• _Task description_
Rewrite the items from the line holding "pink hexagon: moved 7 px down" through the end of the items, inclusive, putting "pixels" in place of "px" and leaving everything else the same.

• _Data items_
● ● ● ●

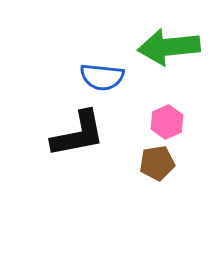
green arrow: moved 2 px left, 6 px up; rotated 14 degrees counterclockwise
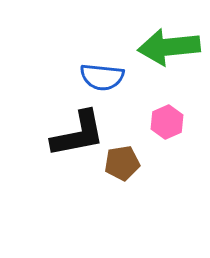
brown pentagon: moved 35 px left
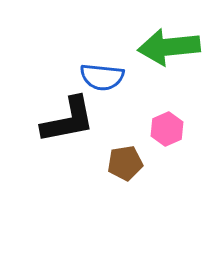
pink hexagon: moved 7 px down
black L-shape: moved 10 px left, 14 px up
brown pentagon: moved 3 px right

● ● ● ●

• _Correct result_
pink hexagon: moved 7 pixels down
black L-shape: moved 10 pixels left, 14 pixels up
brown pentagon: moved 3 pixels right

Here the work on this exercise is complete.